* _Your assignment_
Please restate exactly what appears in the records below from the first line to the line where "grey pyramid [84,217,143,275]" is, that line included.

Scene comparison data
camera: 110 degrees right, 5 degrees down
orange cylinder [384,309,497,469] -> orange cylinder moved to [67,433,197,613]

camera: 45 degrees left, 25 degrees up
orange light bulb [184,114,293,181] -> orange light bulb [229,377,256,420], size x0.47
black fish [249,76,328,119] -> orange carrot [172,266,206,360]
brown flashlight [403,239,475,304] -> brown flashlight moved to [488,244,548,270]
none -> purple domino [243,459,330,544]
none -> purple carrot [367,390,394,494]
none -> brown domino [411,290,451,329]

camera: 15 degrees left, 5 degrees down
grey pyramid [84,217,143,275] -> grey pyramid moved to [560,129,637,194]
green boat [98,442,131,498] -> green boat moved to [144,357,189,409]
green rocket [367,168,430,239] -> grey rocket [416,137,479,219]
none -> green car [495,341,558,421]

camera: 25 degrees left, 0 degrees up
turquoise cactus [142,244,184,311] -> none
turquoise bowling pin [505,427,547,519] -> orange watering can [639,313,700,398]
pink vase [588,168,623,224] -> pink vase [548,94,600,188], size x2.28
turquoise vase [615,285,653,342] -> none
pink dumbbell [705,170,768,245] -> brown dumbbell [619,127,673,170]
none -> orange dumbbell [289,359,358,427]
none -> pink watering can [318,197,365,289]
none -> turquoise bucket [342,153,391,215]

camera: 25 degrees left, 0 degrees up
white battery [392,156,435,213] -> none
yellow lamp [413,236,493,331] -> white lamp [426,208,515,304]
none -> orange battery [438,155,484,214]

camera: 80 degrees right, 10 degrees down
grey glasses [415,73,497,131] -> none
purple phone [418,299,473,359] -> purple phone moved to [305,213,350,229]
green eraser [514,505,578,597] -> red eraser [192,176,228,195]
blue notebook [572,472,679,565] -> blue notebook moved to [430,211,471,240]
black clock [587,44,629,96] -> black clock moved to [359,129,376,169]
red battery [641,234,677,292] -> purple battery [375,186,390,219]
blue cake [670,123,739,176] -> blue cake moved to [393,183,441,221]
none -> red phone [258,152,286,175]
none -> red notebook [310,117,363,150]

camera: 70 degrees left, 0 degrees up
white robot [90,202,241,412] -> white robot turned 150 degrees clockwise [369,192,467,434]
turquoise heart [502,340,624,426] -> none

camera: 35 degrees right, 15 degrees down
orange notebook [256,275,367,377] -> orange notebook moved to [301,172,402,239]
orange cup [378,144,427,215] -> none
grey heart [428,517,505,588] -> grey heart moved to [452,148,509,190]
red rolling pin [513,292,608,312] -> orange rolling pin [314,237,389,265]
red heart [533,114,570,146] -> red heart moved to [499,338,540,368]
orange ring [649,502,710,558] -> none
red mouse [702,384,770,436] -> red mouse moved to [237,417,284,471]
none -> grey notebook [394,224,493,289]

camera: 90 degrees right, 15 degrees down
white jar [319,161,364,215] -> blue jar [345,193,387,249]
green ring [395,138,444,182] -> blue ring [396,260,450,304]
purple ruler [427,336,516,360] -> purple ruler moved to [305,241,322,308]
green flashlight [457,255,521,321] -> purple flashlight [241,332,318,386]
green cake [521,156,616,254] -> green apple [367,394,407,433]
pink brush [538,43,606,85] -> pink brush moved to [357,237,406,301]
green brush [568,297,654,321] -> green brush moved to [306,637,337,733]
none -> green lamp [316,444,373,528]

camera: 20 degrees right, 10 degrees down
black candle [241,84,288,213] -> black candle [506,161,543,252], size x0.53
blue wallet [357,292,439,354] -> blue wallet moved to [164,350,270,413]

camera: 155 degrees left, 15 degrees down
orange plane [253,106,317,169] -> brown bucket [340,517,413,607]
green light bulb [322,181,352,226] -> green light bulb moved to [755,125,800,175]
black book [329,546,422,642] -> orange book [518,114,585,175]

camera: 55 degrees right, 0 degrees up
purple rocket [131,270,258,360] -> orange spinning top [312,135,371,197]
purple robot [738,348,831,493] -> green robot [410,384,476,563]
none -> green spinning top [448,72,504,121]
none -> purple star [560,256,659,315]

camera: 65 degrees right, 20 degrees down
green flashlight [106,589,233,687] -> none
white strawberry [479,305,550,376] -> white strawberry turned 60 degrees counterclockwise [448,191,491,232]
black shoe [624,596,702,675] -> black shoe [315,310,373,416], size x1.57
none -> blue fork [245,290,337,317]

* _Written solution_
camera: 110 degrees right, 5 degrees down
orange cylinder [384,309,497,469] -> orange cylinder moved to [67,433,197,613]

camera: 45 degrees left, 25 degrees up
orange light bulb [184,114,293,181] -> orange light bulb [229,377,256,420], size x0.47
black fish [249,76,328,119] -> orange carrot [172,266,206,360]
brown flashlight [403,239,475,304] -> brown flashlight moved to [488,244,548,270]
none -> purple domino [243,459,330,544]
none -> purple carrot [367,390,394,494]
none -> brown domino [411,290,451,329]

camera: 15 degrees left, 5 degrees down
grey pyramid [84,217,143,275] -> grey pyramid moved to [560,129,637,194]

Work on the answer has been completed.